EXERCISE PROMPT.
From the listing below, set down exactly the lines between the one holding "camera: 50 degrees left, 5 degrees up" and the one holding "relocated: samolot [pomarańczowy]", inclusive. No other line is wanted.

⁂

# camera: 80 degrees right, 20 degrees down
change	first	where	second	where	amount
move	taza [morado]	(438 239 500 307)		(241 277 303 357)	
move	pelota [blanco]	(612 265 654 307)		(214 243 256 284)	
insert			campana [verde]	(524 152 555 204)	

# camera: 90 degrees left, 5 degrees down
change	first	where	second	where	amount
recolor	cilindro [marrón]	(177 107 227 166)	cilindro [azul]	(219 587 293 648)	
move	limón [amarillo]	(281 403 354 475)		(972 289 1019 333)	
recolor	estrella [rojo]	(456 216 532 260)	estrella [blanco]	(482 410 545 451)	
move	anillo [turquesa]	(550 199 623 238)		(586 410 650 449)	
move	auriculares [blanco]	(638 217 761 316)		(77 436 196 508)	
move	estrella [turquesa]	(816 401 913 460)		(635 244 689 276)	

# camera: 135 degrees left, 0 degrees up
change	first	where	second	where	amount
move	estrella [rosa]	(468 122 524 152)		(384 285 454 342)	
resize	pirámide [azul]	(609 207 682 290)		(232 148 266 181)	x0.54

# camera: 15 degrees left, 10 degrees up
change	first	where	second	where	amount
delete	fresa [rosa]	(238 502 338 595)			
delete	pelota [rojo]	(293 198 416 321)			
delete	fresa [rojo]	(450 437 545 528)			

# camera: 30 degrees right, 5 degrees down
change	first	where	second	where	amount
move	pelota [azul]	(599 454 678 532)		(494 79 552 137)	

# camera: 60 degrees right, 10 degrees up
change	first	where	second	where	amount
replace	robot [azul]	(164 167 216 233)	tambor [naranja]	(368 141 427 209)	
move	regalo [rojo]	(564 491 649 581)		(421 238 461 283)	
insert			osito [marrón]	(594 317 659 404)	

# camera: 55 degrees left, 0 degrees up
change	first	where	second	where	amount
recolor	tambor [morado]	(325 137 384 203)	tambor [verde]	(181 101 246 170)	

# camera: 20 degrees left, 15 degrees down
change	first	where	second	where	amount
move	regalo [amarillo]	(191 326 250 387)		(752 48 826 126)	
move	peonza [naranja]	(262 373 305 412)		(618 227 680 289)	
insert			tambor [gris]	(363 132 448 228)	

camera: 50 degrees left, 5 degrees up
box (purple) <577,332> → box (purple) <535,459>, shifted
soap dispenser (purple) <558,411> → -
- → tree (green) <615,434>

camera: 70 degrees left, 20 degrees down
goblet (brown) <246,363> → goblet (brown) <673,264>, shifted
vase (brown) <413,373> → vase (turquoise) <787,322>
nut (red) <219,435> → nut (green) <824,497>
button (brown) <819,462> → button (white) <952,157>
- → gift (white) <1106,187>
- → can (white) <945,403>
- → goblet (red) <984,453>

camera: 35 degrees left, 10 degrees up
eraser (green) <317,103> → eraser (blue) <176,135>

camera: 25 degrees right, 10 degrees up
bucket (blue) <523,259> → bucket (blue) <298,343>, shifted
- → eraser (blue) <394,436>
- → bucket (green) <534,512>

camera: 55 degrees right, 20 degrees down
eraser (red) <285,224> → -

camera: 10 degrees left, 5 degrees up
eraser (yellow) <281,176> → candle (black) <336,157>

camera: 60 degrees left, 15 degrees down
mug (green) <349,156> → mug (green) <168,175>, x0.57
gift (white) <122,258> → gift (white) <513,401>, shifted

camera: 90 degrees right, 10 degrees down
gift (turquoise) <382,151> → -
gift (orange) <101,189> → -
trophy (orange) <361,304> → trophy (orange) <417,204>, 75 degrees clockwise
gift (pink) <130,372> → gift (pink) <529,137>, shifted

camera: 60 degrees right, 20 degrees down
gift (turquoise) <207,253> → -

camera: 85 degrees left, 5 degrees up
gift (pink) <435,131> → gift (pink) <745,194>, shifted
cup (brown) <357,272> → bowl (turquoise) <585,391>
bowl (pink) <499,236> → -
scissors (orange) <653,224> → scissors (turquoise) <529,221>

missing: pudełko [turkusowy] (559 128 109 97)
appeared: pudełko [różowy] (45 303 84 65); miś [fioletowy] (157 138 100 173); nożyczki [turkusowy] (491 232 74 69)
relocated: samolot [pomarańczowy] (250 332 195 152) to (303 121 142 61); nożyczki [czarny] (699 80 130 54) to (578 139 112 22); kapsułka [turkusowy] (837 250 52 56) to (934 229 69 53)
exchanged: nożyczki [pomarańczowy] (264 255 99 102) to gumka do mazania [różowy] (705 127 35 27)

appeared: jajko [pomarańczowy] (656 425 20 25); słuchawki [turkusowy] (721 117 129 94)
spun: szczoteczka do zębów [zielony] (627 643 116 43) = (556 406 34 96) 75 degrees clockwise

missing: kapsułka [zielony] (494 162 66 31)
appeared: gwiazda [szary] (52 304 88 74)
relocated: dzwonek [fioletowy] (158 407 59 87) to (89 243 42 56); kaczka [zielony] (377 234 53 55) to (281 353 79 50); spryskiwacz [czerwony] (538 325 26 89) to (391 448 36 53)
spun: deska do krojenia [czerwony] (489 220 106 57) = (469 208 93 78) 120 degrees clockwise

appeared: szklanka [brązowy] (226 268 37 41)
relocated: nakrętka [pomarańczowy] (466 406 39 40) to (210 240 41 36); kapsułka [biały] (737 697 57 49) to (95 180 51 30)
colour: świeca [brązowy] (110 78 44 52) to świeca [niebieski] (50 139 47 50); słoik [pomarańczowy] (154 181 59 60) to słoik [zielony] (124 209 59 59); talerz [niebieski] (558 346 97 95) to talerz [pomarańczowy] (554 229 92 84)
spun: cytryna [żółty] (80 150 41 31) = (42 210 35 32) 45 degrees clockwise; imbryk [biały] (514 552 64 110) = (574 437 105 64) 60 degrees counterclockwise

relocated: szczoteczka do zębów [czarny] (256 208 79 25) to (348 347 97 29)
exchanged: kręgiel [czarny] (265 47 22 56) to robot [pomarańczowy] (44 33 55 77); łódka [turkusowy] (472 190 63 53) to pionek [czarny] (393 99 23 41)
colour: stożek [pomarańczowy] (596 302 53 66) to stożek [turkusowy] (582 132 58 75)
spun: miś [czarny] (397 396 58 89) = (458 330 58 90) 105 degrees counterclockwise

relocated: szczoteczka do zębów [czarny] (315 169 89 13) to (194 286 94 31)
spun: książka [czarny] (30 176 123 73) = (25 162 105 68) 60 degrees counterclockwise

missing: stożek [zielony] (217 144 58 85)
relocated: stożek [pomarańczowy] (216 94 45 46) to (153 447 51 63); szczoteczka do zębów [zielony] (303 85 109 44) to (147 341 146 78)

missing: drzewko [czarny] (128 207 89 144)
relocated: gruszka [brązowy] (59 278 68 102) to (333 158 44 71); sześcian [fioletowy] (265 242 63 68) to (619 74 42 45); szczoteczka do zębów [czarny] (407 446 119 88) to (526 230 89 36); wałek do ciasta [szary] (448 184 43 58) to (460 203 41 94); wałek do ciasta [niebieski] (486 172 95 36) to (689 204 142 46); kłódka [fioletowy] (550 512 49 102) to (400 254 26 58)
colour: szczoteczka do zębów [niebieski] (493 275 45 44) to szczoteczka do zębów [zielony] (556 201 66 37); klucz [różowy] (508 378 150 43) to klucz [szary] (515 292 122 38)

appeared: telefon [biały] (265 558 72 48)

⁂

ANSWER.
camera: 50 degrees left, 5 degrees up
box (purple) <577,332> → box (purple) <535,459>, shifted
soap dispenser (purple) <558,411> → -
- → tree (green) <615,434>

camera: 70 degrees left, 20 degrees down
goblet (brown) <246,363> → goblet (brown) <673,264>, shifted
vase (brown) <413,373> → vase (turquoise) <787,322>
nut (red) <219,435> → nut (green) <824,497>
button (brown) <819,462> → button (white) <952,157>
- → gift (white) <1106,187>
- → can (white) <945,403>
- → goblet (red) <984,453>

camera: 35 degrees left, 10 degrees up
eraser (green) <317,103> → eraser (blue) <176,135>

camera: 25 degrees right, 10 degrees up
bucket (blue) <523,259> → bucket (blue) <298,343>, shifted
- → eraser (blue) <394,436>
- → bucket (green) <534,512>

camera: 55 degrees right, 20 degrees down
eraser (red) <285,224> → -

camera: 10 degrees left, 5 degrees up
eraser (yellow) <281,176> → candle (black) <336,157>

camera: 60 degrees left, 15 degrees down
mug (green) <349,156> → mug (green) <168,175>, x0.57
gift (white) <122,258> → gift (white) <513,401>, shifted

camera: 90 degrees right, 10 degrees down
gift (turquoise) <382,151> → -
gift (orange) <101,189> → -
trophy (orange) <361,304> → trophy (orange) <417,204>, 75 degrees clockwise
gift (pink) <130,372> → gift (pink) <529,137>, shifted

camera: 60 degrees right, 20 degrees down
gift (turquoise) <207,253> → -

camera: 85 degrees left, 5 degrees up
gift (pink) <435,131> → gift (pink) <745,194>, shifted
cup (brown) <357,272> → bowl (turquoise) <585,391>
bowl (pink) <499,236> → -
scissors (orange) <653,224> → scissors (turquoise) <529,221>

missing: pudełko [turkusowy] (559 128 109 97)
appeared: pudełko [różowy] (45 303 84 65); miś [fioletowy] (157 138 100 173); nożyczki [turkusowy] (491 232 74 69)
relocated: samolot [pomarańczowy] (250 332 195 152) to (303 121 142 61); nożyczki [czarny] (699 80 130 54) to (578 139 112 22); kapsułka [turkusowy] (837 250 52 56) to (934 229 69 53)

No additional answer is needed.